> **To do**:
Could you retype every record below exactly as it appears?

> **Given data**:
══════════
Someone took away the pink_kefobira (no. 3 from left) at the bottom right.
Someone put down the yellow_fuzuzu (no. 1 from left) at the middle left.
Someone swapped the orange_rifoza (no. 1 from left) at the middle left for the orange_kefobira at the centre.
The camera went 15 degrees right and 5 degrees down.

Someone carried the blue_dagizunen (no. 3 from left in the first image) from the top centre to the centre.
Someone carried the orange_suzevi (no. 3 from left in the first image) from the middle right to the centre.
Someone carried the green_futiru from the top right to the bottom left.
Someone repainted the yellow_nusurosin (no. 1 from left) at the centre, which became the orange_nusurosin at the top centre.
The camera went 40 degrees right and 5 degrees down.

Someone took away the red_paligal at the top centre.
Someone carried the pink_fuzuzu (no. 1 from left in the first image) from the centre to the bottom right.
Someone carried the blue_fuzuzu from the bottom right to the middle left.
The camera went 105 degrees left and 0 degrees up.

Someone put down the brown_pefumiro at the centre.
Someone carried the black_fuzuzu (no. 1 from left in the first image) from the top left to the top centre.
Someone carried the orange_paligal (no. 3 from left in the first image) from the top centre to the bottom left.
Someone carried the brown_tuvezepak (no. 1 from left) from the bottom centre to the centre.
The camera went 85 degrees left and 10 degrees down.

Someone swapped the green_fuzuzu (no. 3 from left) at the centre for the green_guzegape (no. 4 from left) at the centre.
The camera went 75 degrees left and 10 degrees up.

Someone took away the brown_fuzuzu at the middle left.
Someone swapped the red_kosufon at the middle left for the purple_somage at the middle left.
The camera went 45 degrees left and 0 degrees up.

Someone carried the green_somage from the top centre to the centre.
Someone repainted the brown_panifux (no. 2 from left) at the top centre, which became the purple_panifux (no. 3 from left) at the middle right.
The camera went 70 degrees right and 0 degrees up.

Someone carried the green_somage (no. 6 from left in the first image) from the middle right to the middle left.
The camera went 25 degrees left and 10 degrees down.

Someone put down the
══════════
> **Reply**:
Someone took away the pink_kefobira (no. 3 from left) at the bottom right.
Someone put down the yellow_fuzuzu (no. 1 from left) at the middle left.
Someone swapped the orange_rifoza (no. 1 from left) at the middle left for the orange_kefobira at the centre.
The camera went 15 degrees right and 5 degrees down.

Someone carried the blue_dagizunen (no. 3 from left in the first image) from the top centre to the centre.
Someone carried the orange_suzevi (no. 3 from left in the first image) from the middle right to the centre.
Someone carried the green_futiru from the top right to the bottom left.
Someone repainted the yellow_nusurosin (no. 1 from left) at the centre, which became the orange_nusurosin at the top centre.
The camera went 40 degrees right and 5 degrees down.

Someone took away the red_paligal at the top centre.
Someone carried the pink_fuzuzu (no. 1 from left in the first image) from the centre to the bottom right.
Someone carried the blue_fuzuzu from the bottom right to the middle left.
The camera went 105 degrees left and 0 degrees up.

Someone put down the brown_pefumiro at the centre.
Someone carried the black_fuzuzu (no. 1 from left in the first image) from the top left to the top centre.
Someone carried the orange_paligal (no. 3 from left in the first image) from the top centre to the bottom left.
Someone carried the brown_tuvezepak (no. 1 from left) from the bottom centre to the centre.
The camera went 85 degrees left and 10 degrees down.

Someone swapped the green_fuzuzu (no. 3 from left) at the centre for the green_guzegape (no. 4 from left) at the centre.
The camera went 75 degrees left and 10 degrees up.

Someone took away the brown_fuzuzu at the middle left.
Someone swapped the red_kosufon at the middle left for the purple_somage at the middle left.
The camera went 45 degrees left and 0 degrees up.

Someone carried the green_somage from the top centre to the centre.
Someone repainted the brown_panifux (no. 2 from left) at the top centre, which became the purple_panifux (no. 3 from left) at the middle right.
The camera went 70 degrees right and 0 degrees up.

Someone carried the green_somage (no. 6 from left in the first image) from the middle right to the middle left.
The camera went 25 degrees left and 10 degrees down.

Someone put down the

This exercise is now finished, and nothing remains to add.